Change detection outputs
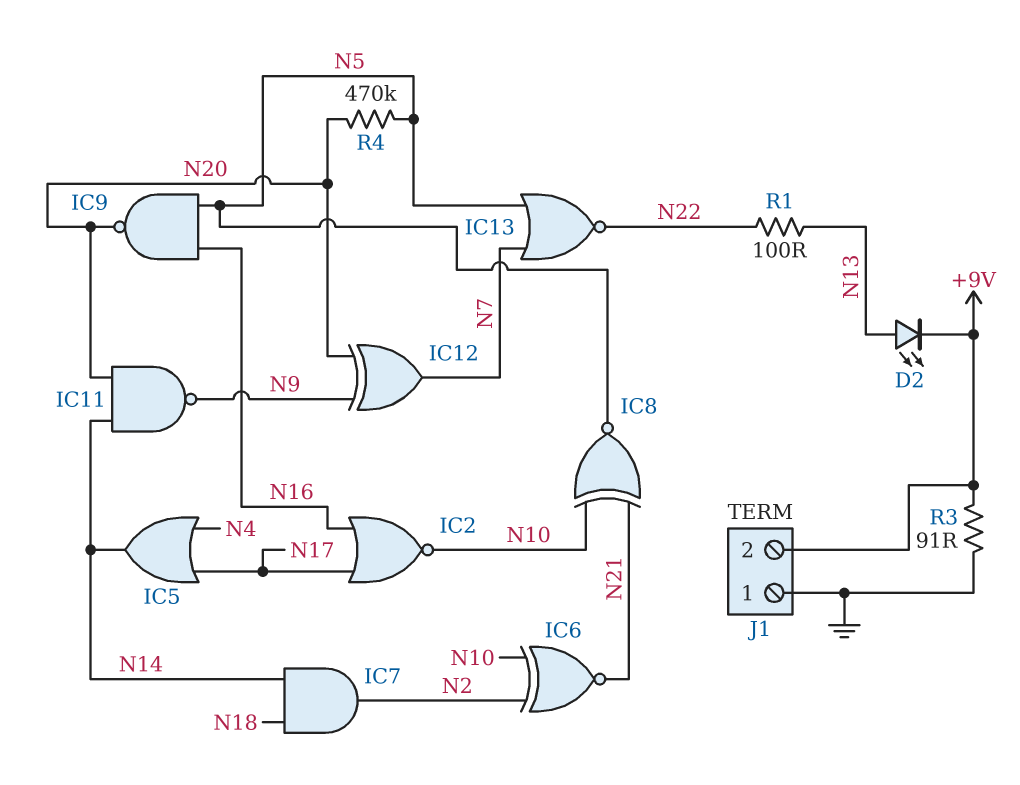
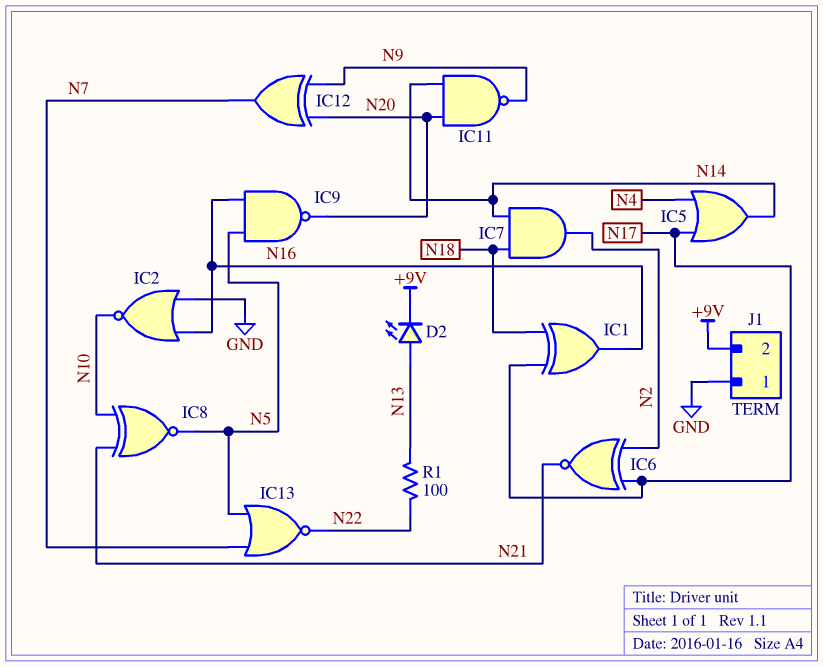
IC1: none -> XOR (in N17, in N18, out N16)
IC2: NOR (in N16, in N17, out N10) -> NOR (in GND, in N16, out N10)
IC6: XNOR (in N2, in N10, out N21) -> XNOR (in N2, in N17, out N21)
R3: 91 (+9V, GND) -> none
R4: 470k (N5, N20) -> none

— INSTRUCTIONS TO FOLLOW —
Each entry is to be returned as it stands, and each picture is to be left out.

— SOLVED PROBLEM —
IC1: none -> XOR (in N17, in N18, out N16)
IC2: NOR (in N16, in N17, out N10) -> NOR (in GND, in N16, out N10)
IC6: XNOR (in N2, in N10, out N21) -> XNOR (in N2, in N17, out N21)
R3: 91 (+9V, GND) -> none
R4: 470k (N5, N20) -> none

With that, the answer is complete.